- [Exercise aim] Each line of the data below that includes the string "scrolled" must be copied.

*** Opening Material shown ***

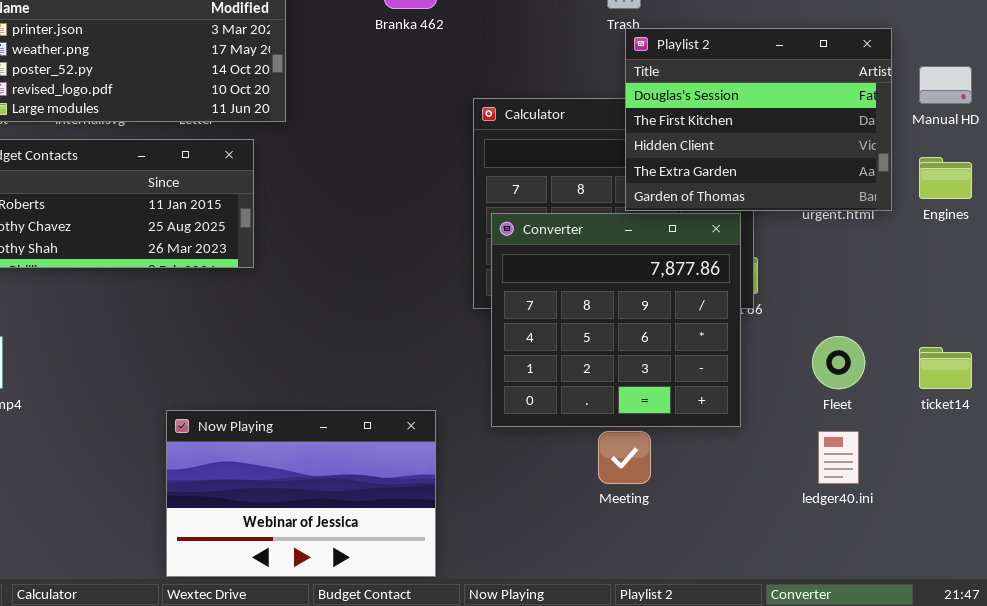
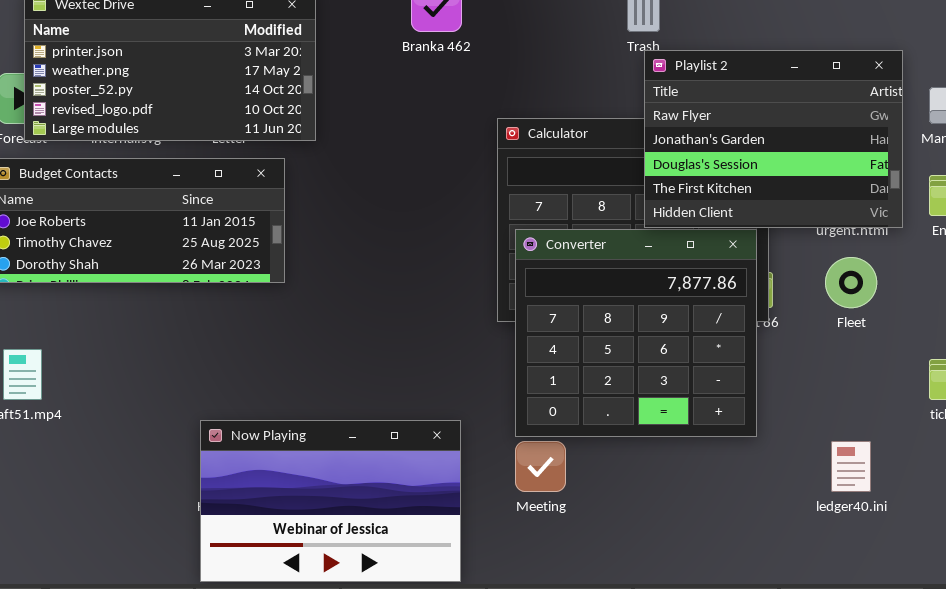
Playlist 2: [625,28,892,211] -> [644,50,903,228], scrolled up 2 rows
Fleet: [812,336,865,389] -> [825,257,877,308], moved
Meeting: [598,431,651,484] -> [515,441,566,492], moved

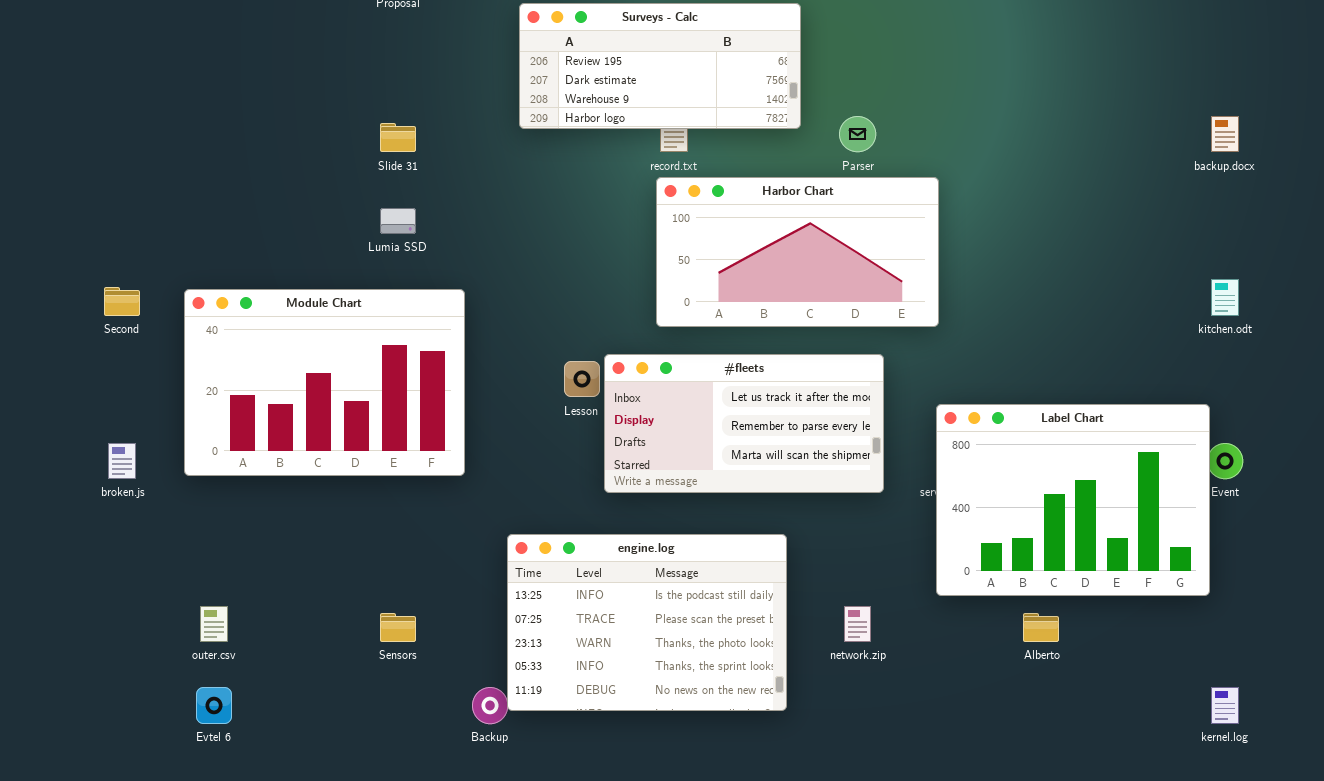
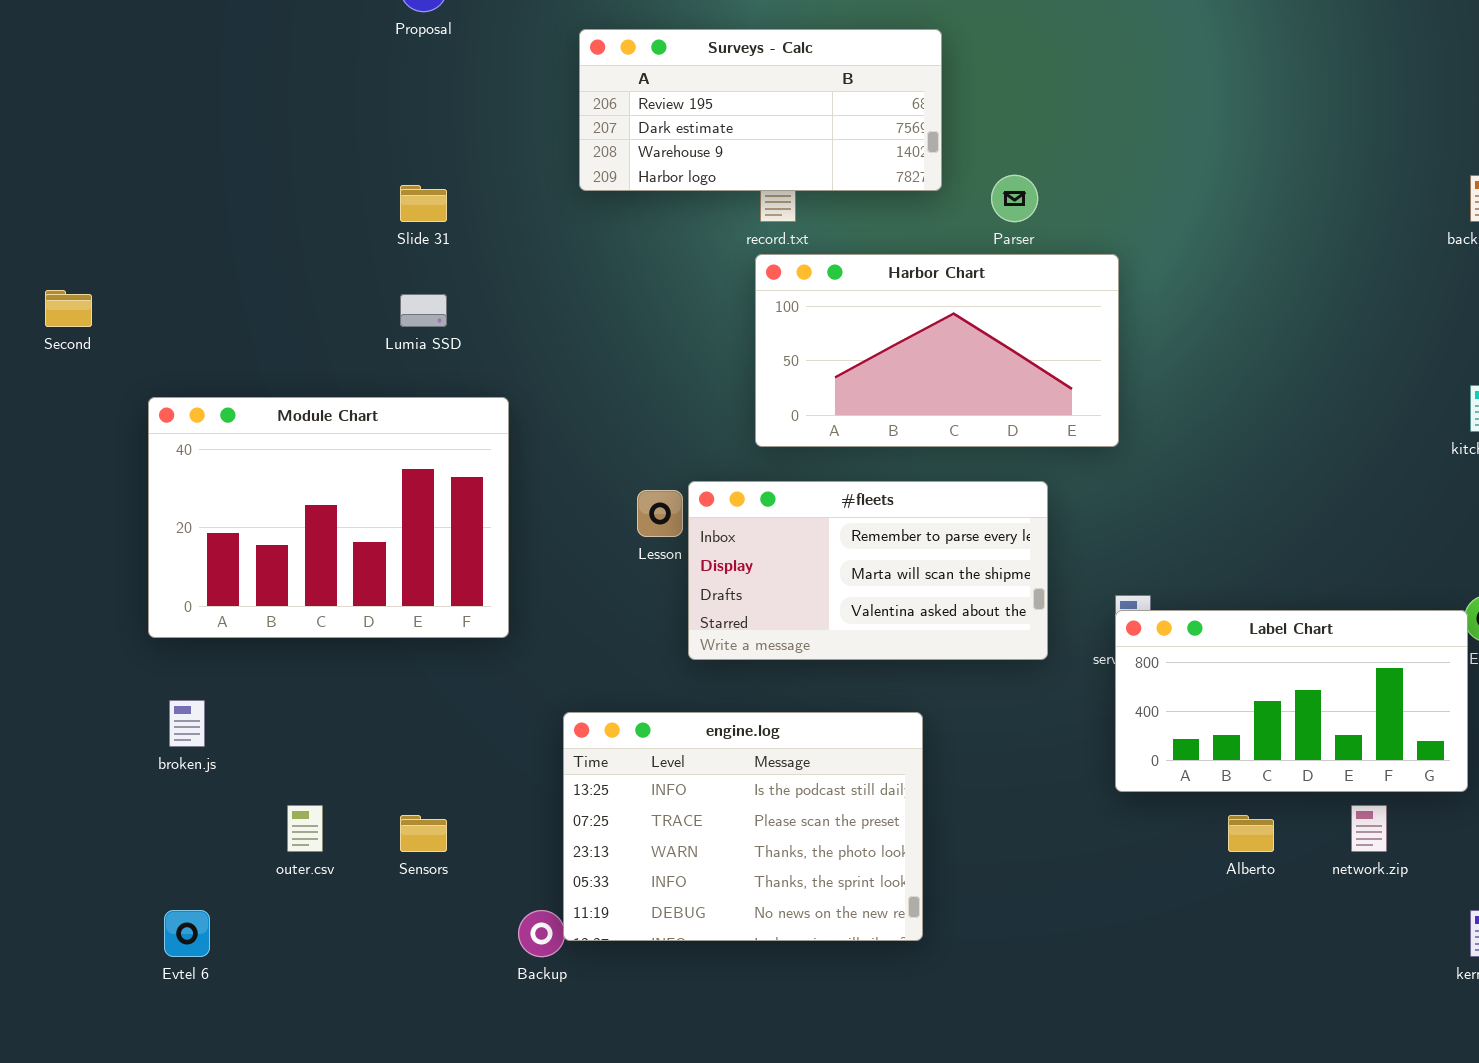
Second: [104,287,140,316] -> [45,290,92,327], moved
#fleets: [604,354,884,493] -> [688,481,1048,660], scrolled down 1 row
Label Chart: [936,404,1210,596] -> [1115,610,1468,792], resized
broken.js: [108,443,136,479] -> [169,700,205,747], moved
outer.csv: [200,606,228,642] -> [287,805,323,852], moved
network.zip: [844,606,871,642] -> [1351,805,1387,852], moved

*** Closing Material shown ***

- [Solution for this task]
Playlist 2: [625,28,892,211] -> [644,50,903,228], scrolled up 2 rows
#fleets: [604,354,884,493] -> [688,481,1048,660], scrolled down 1 row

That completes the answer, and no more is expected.